Exercise description
Find the line that contains "white dice: 0 -> 2". Copy it and every line after it to the end of the material below, exactly, with no pictures.

Material provided
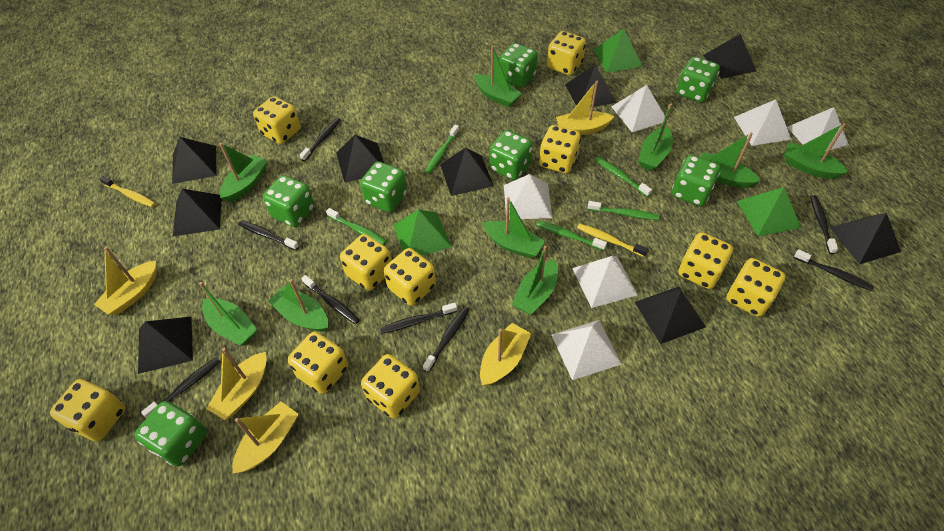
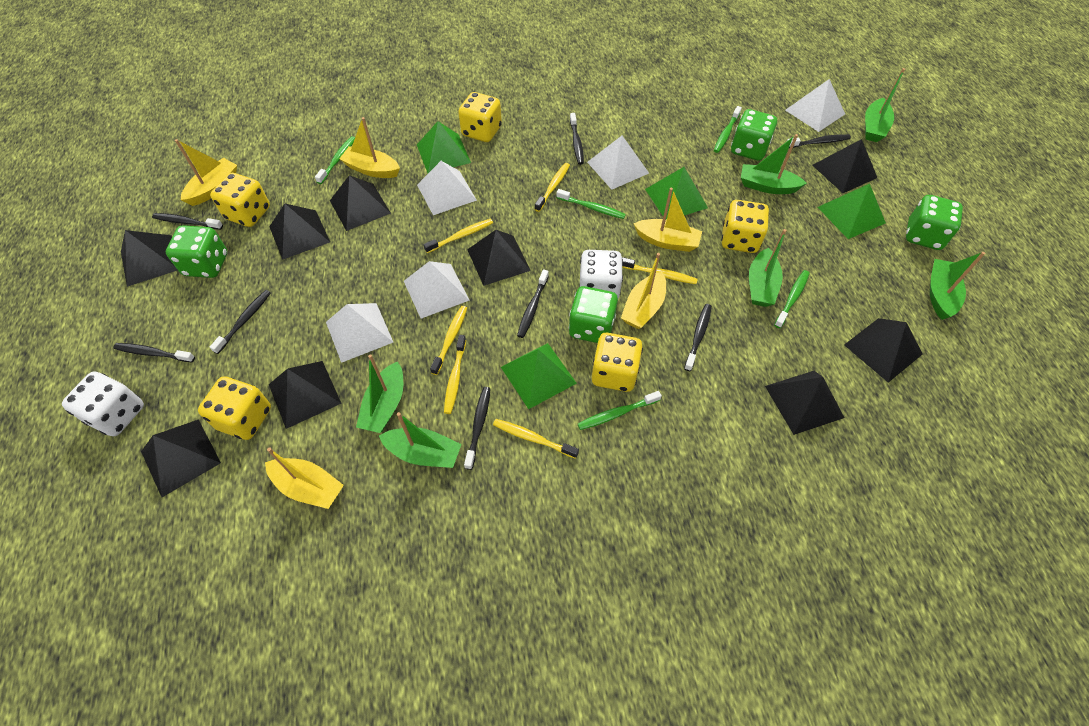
green boat: 9 -> 6
green dice: 7 -> 4
green pyramid: 3 -> 4
white dice: 0 -> 2
white pyramid: 6 -> 5
yellow dice: 10 -> 5
yellow toothbrush: 2 -> 6

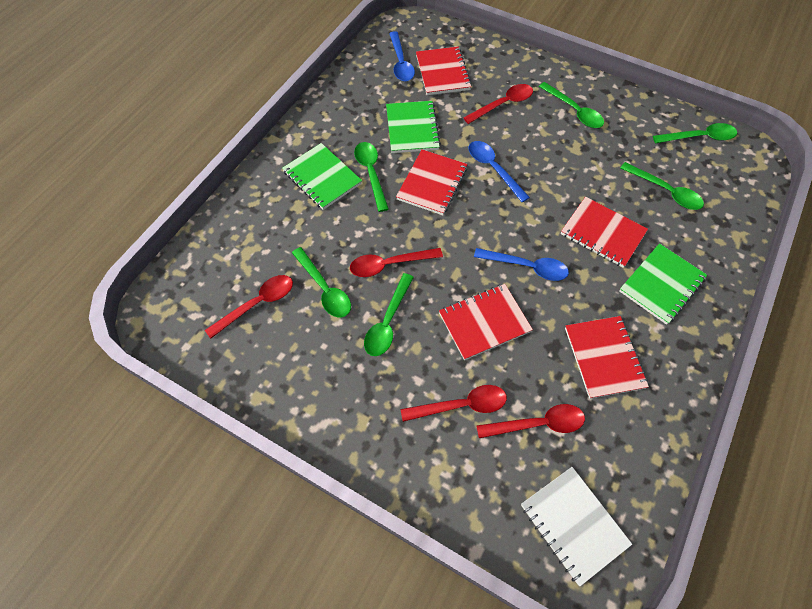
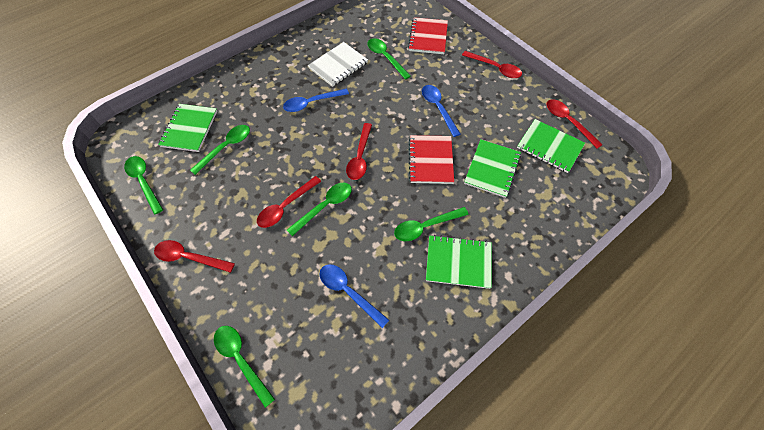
green notebook: 3 -> 4
red notebook: 5 -> 2

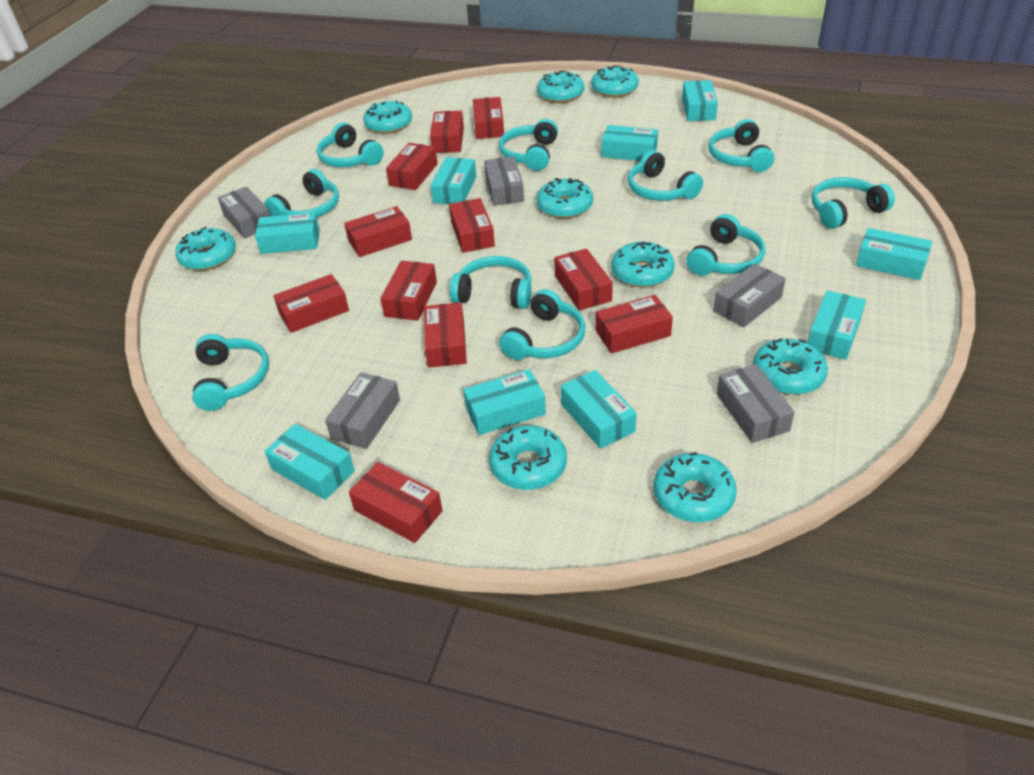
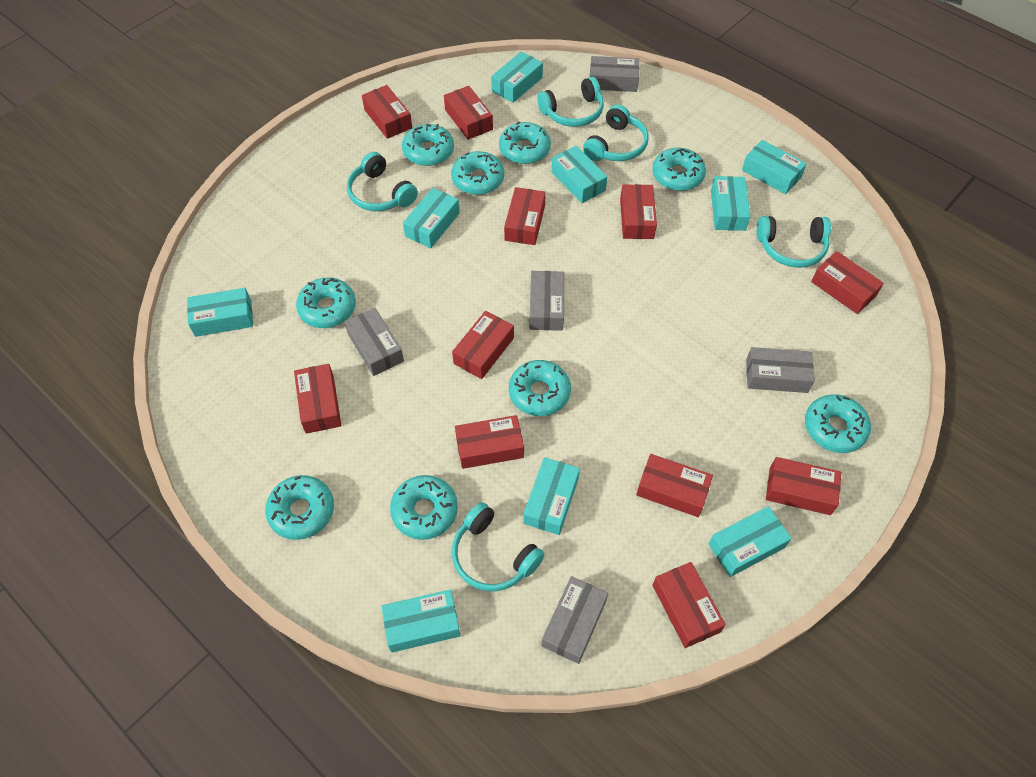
turquoise headphones: 10 -> 5

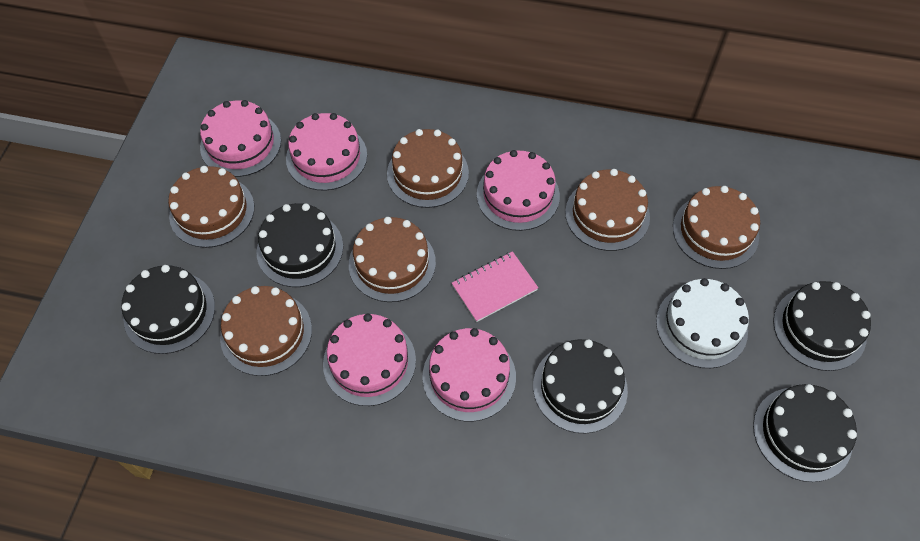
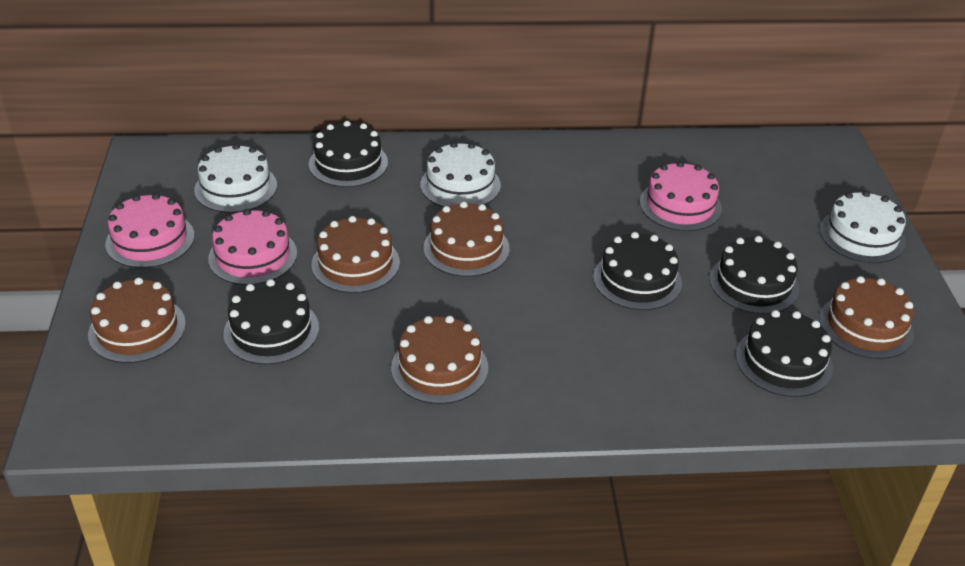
brown cake: 6 -> 5
pink cake: 5 -> 3
pink notebook: 1 -> 0
white cake: 1 -> 3

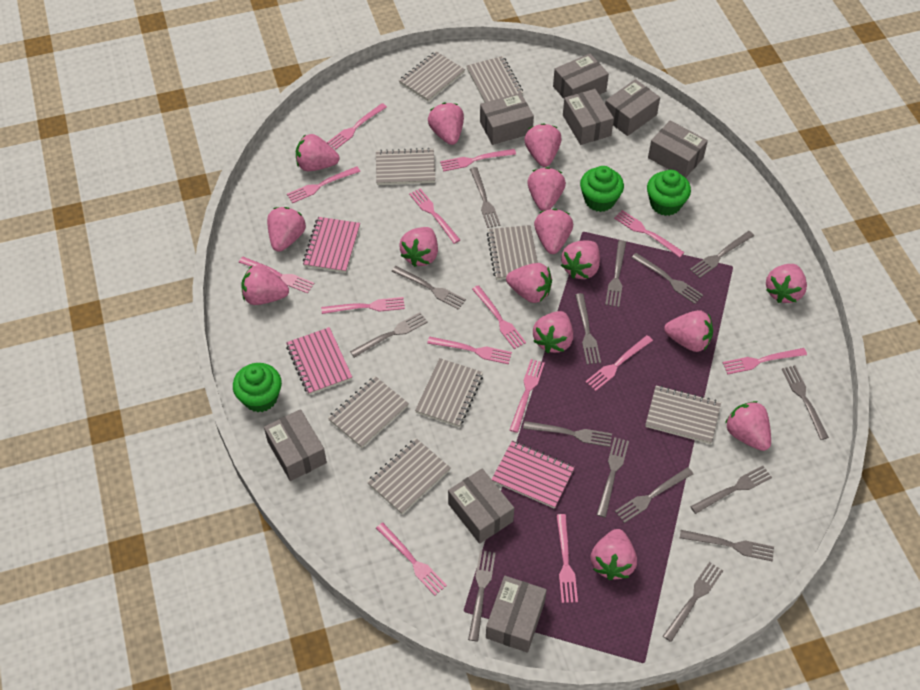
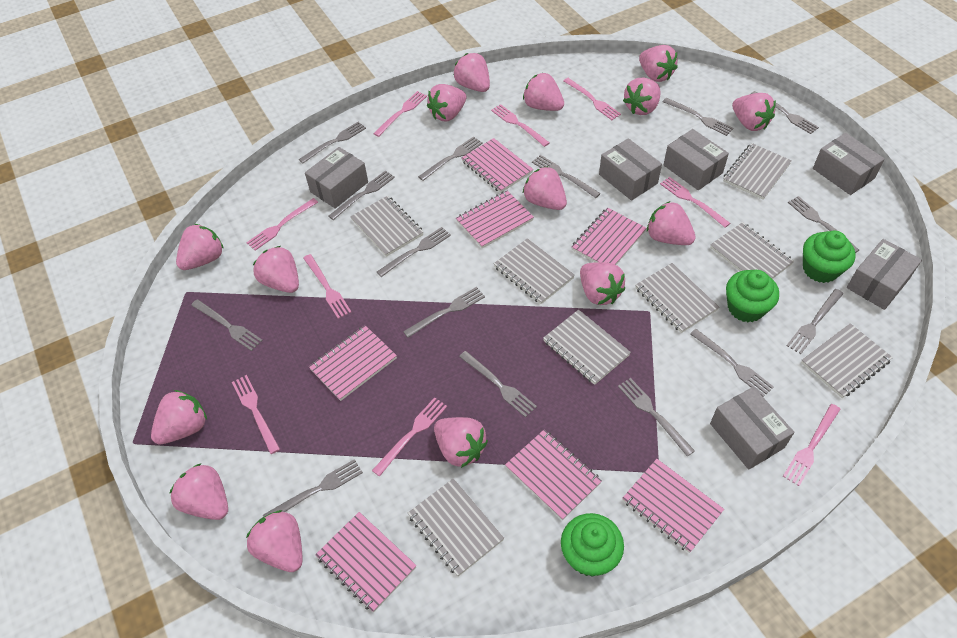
grey box: 8 -> 6
pink fork: 14 -> 9
pink notebook: 3 -> 7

Answer section
white dice: 0 -> 2
white pyramid: 6 -> 5
yellow dice: 10 -> 5
yellow toothbrush: 2 -> 6

green notebook: 3 -> 4
red notebook: 5 -> 2

turquoise headphones: 10 -> 5

brown cake: 6 -> 5
pink cake: 5 -> 3
pink notebook: 1 -> 0
white cake: 1 -> 3

grey box: 8 -> 6
pink fork: 14 -> 9
pink notebook: 3 -> 7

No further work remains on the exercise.